Segment Open
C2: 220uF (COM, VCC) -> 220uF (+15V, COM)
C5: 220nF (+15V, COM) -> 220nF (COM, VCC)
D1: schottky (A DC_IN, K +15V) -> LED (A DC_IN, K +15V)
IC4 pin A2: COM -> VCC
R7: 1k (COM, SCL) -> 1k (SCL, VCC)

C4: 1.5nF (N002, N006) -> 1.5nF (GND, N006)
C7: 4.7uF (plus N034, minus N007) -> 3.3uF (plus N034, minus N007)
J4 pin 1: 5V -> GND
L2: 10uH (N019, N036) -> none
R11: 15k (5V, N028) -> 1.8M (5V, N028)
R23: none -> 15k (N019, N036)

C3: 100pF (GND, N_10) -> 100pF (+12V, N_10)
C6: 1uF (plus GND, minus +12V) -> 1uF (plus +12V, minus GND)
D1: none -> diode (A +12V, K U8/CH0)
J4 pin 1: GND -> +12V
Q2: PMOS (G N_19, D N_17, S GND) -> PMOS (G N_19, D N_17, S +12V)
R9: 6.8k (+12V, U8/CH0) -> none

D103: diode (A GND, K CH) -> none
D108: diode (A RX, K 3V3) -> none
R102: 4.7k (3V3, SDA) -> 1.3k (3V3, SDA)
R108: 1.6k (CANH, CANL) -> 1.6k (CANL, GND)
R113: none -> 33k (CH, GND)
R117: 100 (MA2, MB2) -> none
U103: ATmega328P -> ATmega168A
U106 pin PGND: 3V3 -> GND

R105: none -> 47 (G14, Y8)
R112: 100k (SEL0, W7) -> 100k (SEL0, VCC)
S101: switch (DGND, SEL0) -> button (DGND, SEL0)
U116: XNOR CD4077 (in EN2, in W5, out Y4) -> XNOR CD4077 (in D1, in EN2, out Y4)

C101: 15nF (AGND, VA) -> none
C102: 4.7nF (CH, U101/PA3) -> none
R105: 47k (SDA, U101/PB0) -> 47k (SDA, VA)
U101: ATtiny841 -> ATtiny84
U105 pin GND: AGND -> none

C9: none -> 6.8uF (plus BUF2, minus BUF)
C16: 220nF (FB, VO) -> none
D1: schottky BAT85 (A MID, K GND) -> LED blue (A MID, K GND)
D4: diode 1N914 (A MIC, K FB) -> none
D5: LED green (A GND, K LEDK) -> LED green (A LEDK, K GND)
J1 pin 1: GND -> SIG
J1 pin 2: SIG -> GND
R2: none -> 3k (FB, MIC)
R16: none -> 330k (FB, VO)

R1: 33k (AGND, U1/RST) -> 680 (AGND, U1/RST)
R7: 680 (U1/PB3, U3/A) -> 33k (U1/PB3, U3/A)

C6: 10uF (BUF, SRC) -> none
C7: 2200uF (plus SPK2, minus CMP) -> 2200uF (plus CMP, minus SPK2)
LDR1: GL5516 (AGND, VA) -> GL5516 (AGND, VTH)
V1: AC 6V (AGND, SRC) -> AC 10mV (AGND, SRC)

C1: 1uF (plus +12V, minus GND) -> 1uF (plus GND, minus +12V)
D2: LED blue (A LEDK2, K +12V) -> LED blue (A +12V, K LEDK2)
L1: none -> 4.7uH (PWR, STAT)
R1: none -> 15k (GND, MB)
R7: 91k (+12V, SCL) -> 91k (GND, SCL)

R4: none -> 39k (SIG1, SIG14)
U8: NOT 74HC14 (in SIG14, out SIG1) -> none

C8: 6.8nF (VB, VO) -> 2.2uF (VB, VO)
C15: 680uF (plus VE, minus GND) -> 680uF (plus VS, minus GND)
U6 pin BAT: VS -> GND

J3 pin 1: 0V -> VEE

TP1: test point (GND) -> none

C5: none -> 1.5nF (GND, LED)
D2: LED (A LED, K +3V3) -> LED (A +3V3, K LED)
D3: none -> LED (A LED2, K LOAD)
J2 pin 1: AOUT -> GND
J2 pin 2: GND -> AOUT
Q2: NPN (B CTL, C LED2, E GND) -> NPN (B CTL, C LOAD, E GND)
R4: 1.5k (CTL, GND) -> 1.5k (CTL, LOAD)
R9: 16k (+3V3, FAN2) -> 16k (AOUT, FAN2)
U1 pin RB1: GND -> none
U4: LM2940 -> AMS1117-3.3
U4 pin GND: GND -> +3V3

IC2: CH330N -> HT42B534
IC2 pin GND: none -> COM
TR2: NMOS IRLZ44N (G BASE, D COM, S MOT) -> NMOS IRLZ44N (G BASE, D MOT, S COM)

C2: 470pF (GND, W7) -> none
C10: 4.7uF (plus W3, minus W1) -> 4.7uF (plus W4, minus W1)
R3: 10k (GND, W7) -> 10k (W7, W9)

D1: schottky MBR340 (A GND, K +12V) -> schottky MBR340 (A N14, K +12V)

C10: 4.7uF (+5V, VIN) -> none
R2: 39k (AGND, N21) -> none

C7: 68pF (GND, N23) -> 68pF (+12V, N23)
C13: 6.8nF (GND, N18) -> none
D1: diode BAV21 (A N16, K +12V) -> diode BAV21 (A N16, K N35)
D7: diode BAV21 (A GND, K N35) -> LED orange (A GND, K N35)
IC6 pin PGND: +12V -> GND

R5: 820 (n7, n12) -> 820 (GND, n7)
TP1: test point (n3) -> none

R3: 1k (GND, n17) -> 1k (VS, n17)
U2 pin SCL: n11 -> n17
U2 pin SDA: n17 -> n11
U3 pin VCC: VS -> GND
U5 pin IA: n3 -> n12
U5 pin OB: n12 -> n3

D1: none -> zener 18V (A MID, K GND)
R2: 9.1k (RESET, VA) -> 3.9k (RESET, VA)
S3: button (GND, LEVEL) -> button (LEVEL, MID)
Segment Closed
# What the exercise asks
Your task is to quote the listing above word for word.

# Task solution
C2: 220uF (COM, VCC) -> 220uF (+15V, COM)
C5: 220nF (+15V, COM) -> 220nF (COM, VCC)
D1: schottky (A DC_IN, K +15V) -> LED (A DC_IN, K +15V)
IC4 pin A2: COM -> VCC
R7: 1k (COM, SCL) -> 1k (SCL, VCC)

C4: 1.5nF (N002, N006) -> 1.5nF (GND, N006)
C7: 4.7uF (plus N034, minus N007) -> 3.3uF (plus N034, minus N007)
J4 pin 1: 5V -> GND
L2: 10uH (N019, N036) -> none
R11: 15k (5V, N028) -> 1.8M (5V, N028)
R23: none -> 15k (N019, N036)

C3: 100pF (GND, N_10) -> 100pF (+12V, N_10)
C6: 1uF (plus GND, minus +12V) -> 1uF (plus +12V, minus GND)
D1: none -> diode (A +12V, K U8/CH0)
J4 pin 1: GND -> +12V
Q2: PMOS (G N_19, D N_17, S GND) -> PMOS (G N_19, D N_17, S +12V)
R9: 6.8k (+12V, U8/CH0) -> none

D103: diode (A GND, K CH) -> none
D108: diode (A RX, K 3V3) -> none
R102: 4.7k (3V3, SDA) -> 1.3k (3V3, SDA)
R108: 1.6k (CANH, CANL) -> 1.6k (CANL, GND)
R113: none -> 33k (CH, GND)
R117: 100 (MA2, MB2) -> none
U103: ATmega328P -> ATmega168A
U106 pin PGND: 3V3 -> GND

R105: none -> 47 (G14, Y8)
R112: 100k (SEL0, W7) -> 100k (SEL0, VCC)
S101: switch (DGND, SEL0) -> button (DGND, SEL0)
U116: XNOR CD4077 (in EN2, in W5, out Y4) -> XNOR CD4077 (in D1, in EN2, out Y4)

C101: 15nF (AGND, VA) -> none
C102: 4.7nF (CH, U101/PA3) -> none
R105: 47k (SDA, U101/PB0) -> 47k (SDA, VA)
U101: ATtiny841 -> ATtiny84
U105 pin GND: AGND -> none

C9: none -> 6.8uF (plus BUF2, minus BUF)
C16: 220nF (FB, VO) -> none
D1: schottky BAT85 (A MID, K GND) -> LED blue (A MID, K GND)
D4: diode 1N914 (A MIC, K FB) -> none
D5: LED green (A GND, K LEDK) -> LED green (A LEDK, K GND)
J1 pin 1: GND -> SIG
J1 pin 2: SIG -> GND
R2: none -> 3k (FB, MIC)
R16: none -> 330k (FB, VO)

R1: 33k (AGND, U1/RST) -> 680 (AGND, U1/RST)
R7: 680 (U1/PB3, U3/A) -> 33k (U1/PB3, U3/A)

C6: 10uF (BUF, SRC) -> none
C7: 2200uF (plus SPK2, minus CMP) -> 2200uF (plus CMP, minus SPK2)
LDR1: GL5516 (AGND, VA) -> GL5516 (AGND, VTH)
V1: AC 6V (AGND, SRC) -> AC 10mV (AGND, SRC)

C1: 1uF (plus +12V, minus GND) -> 1uF (plus GND, minus +12V)
D2: LED blue (A LEDK2, K +12V) -> LED blue (A +12V, K LEDK2)
L1: none -> 4.7uH (PWR, STAT)
R1: none -> 15k (GND, MB)
R7: 91k (+12V, SCL) -> 91k (GND, SCL)

R4: none -> 39k (SIG1, SIG14)
U8: NOT 74HC14 (in SIG14, out SIG1) -> none

C8: 6.8nF (VB, VO) -> 2.2uF (VB, VO)
C15: 680uF (plus VE, minus GND) -> 680uF (plus VS, minus GND)
U6 pin BAT: VS -> GND

J3 pin 1: 0V -> VEE

TP1: test point (GND) -> none

C5: none -> 1.5nF (GND, LED)
D2: LED (A LED, K +3V3) -> LED (A +3V3, K LED)
D3: none -> LED (A LED2, K LOAD)
J2 pin 1: AOUT -> GND
J2 pin 2: GND -> AOUT
Q2: NPN (B CTL, C LED2, E GND) -> NPN (B CTL, C LOAD, E GND)
R4: 1.5k (CTL, GND) -> 1.5k (CTL, LOAD)
R9: 16k (+3V3, FAN2) -> 16k (AOUT, FAN2)
U1 pin RB1: GND -> none
U4: LM2940 -> AMS1117-3.3
U4 pin GND: GND -> +3V3

IC2: CH330N -> HT42B534
IC2 pin GND: none -> COM
TR2: NMOS IRLZ44N (G BASE, D COM, S MOT) -> NMOS IRLZ44N (G BASE, D MOT, S COM)

C2: 470pF (GND, W7) -> none
C10: 4.7uF (plus W3, minus W1) -> 4.7uF (plus W4, minus W1)
R3: 10k (GND, W7) -> 10k (W7, W9)

D1: schottky MBR340 (A GND, K +12V) -> schottky MBR340 (A N14, K +12V)

C10: 4.7uF (+5V, VIN) -> none
R2: 39k (AGND, N21) -> none

C7: 68pF (GND, N23) -> 68pF (+12V, N23)
C13: 6.8nF (GND, N18) -> none
D1: diode BAV21 (A N16, K +12V) -> diode BAV21 (A N16, K N35)
D7: diode BAV21 (A GND, K N35) -> LED orange (A GND, K N35)
IC6 pin PGND: +12V -> GND

R5: 820 (n7, n12) -> 820 (GND, n7)
TP1: test point (n3) -> none

R3: 1k (GND, n17) -> 1k (VS, n17)
U2 pin SCL: n11 -> n17
U2 pin SDA: n17 -> n11
U3 pin VCC: VS -> GND
U5 pin IA: n3 -> n12
U5 pin OB: n12 -> n3

D1: none -> zener 18V (A MID, K GND)
R2: 9.1k (RESET, VA) -> 3.9k (RESET, VA)
S3: button (GND, LEVEL) -> button (LEVEL, MID)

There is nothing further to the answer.